▶ **EXTRACTED DATA**
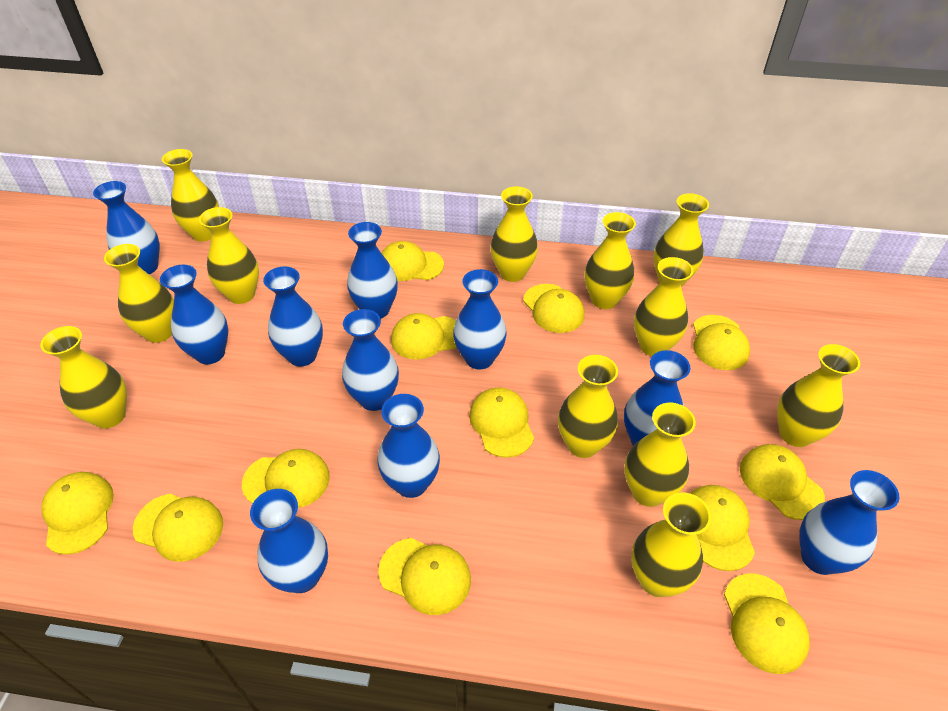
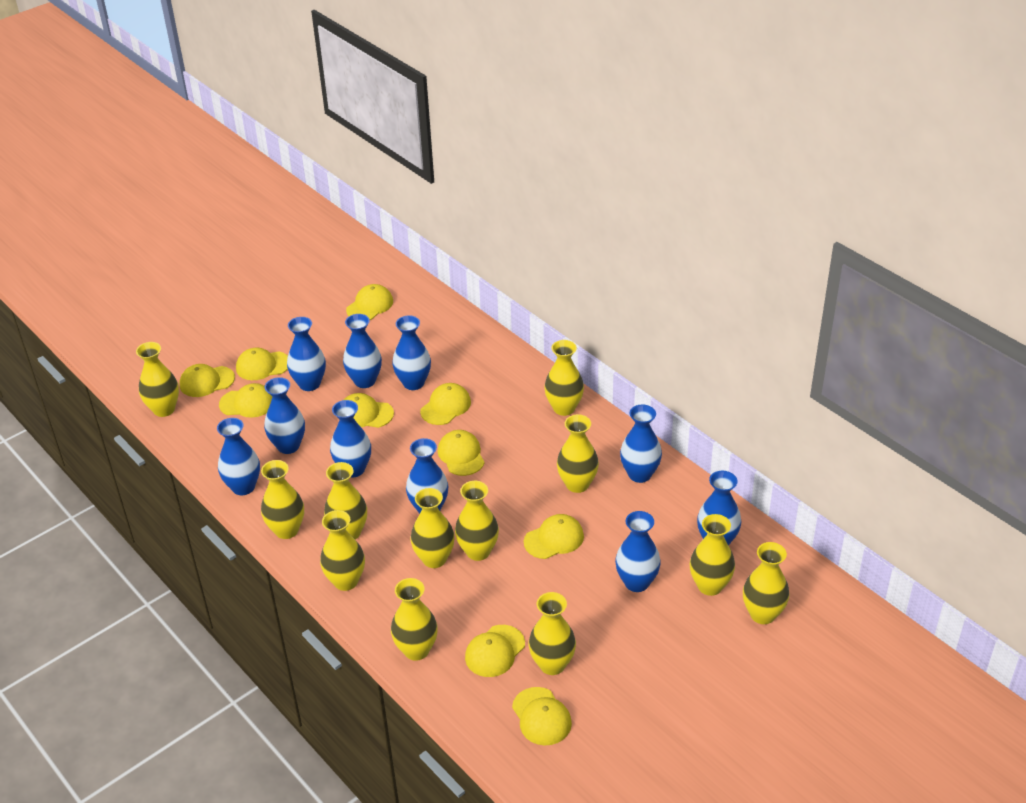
yellow cap: 12 -> 10

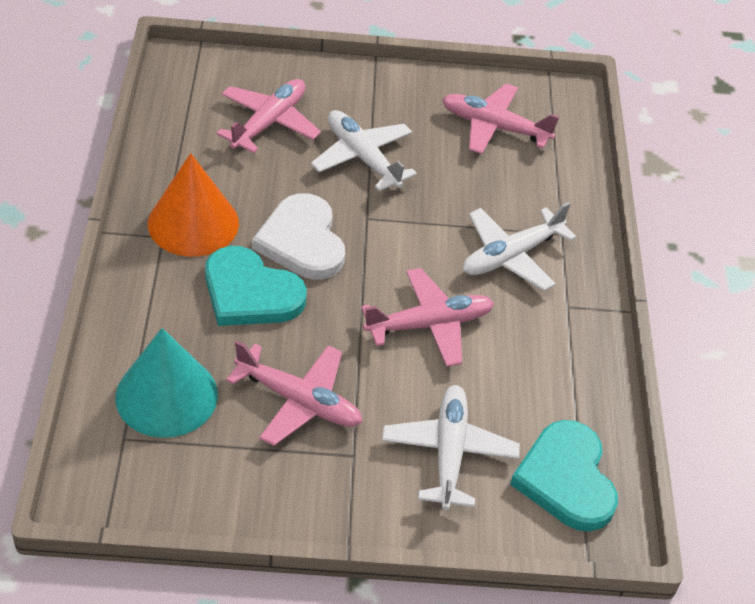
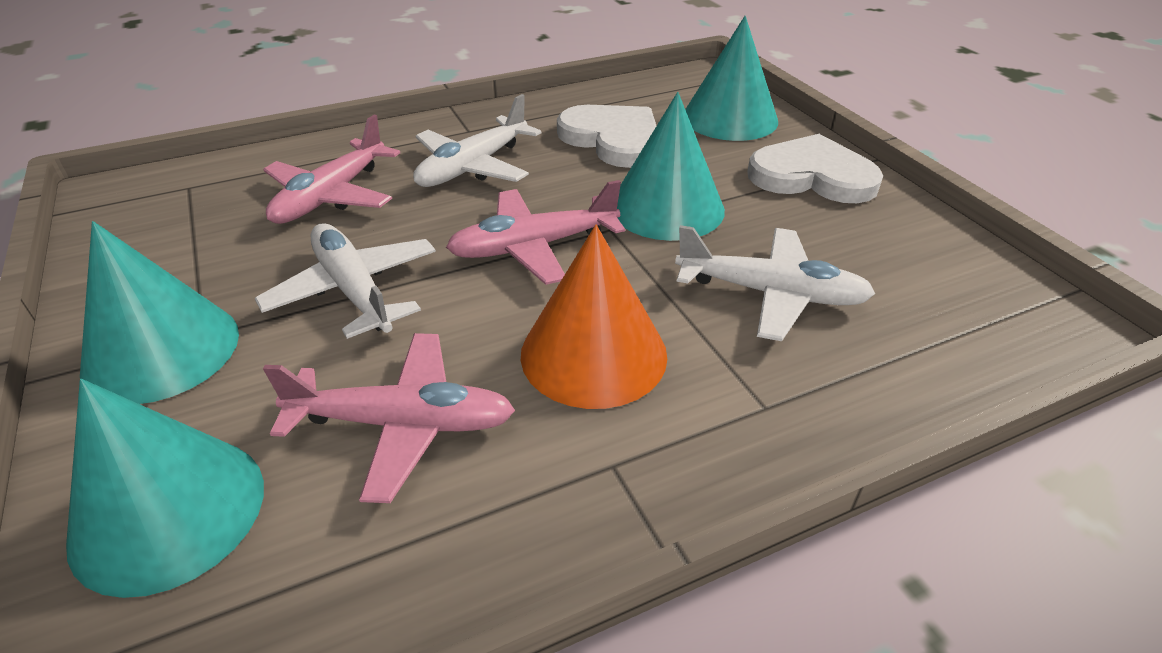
pink plane: 4 -> 3
turquoise cone: 1 -> 4
turquoise heart: 2 -> 0
white heart: 1 -> 2

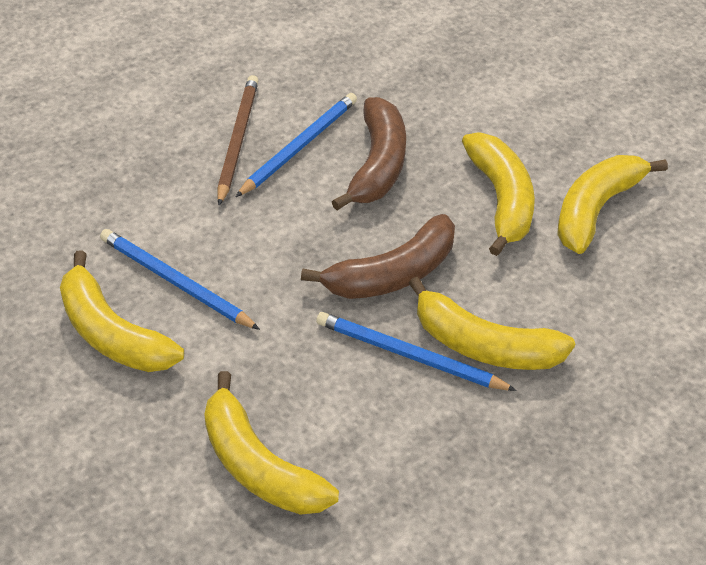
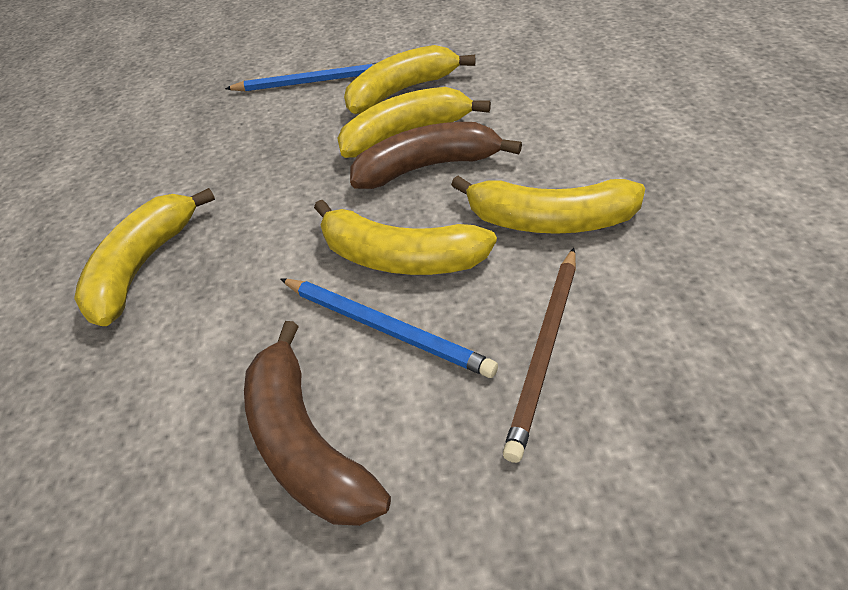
blue pencil: 3 -> 2

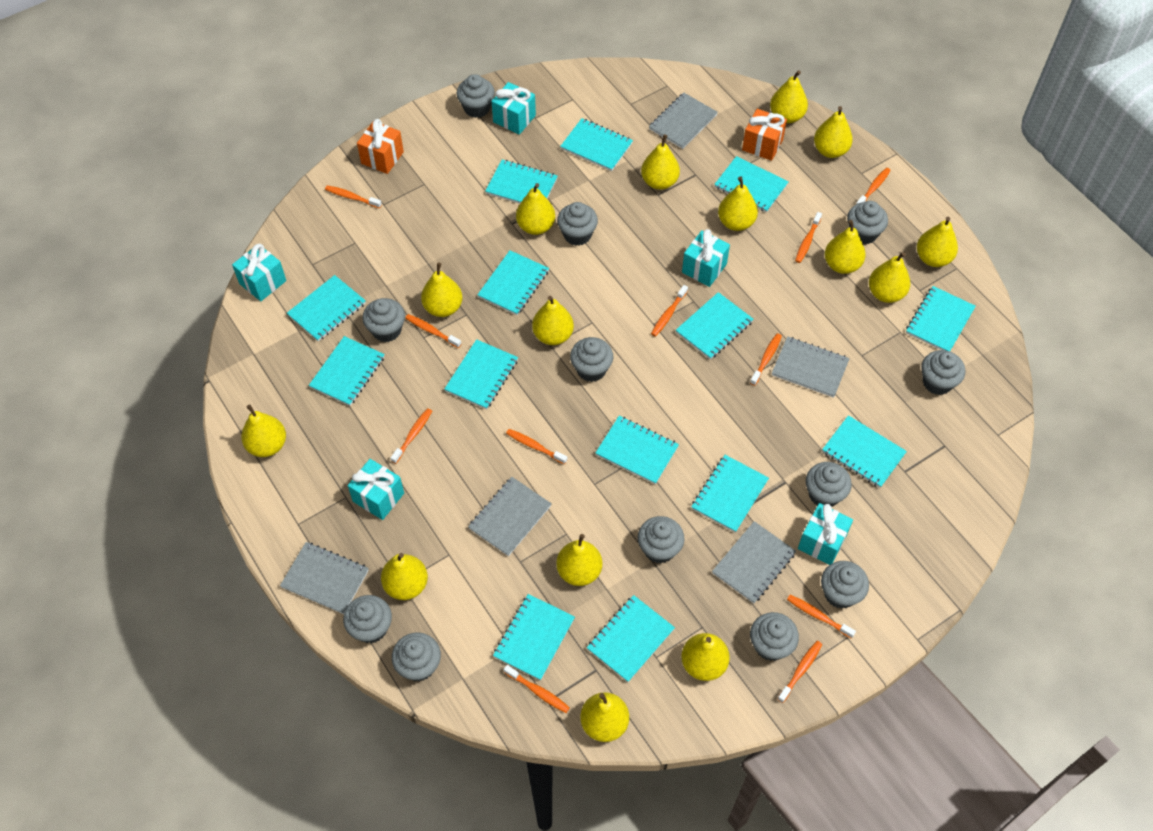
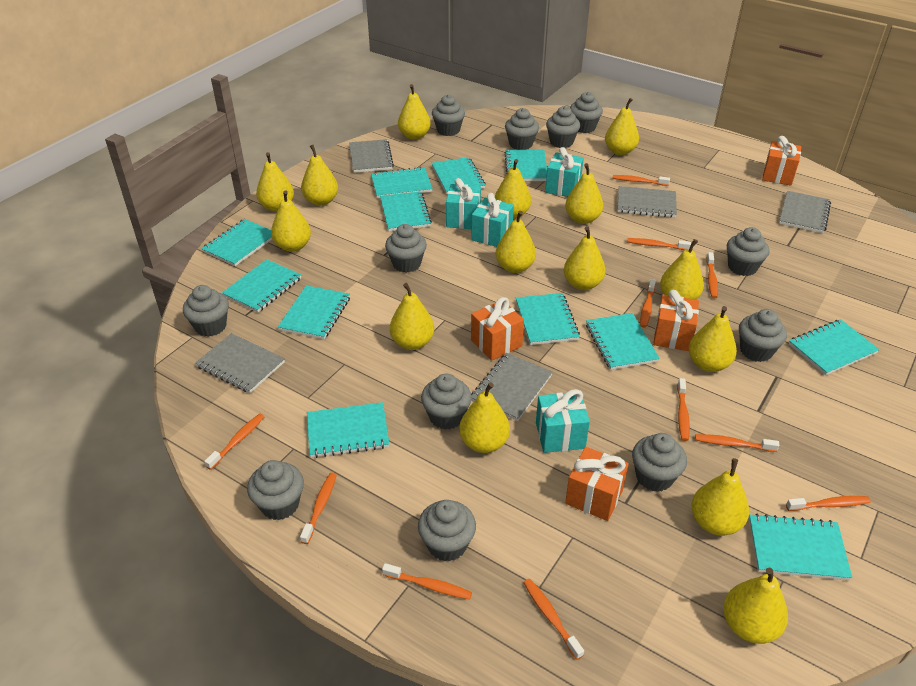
orange gift: 2 -> 4
turquoise gift: 5 -> 4
turquoise notebook: 14 -> 12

▶ **ACTIVITY**
What is wanted is a copy of every line in the listing that includes the word "turquoise".

▶ **RESULT OF THE EXERCISE**
turquoise cone: 1 -> 4
turquoise heart: 2 -> 0
turquoise gift: 5 -> 4
turquoise notebook: 14 -> 12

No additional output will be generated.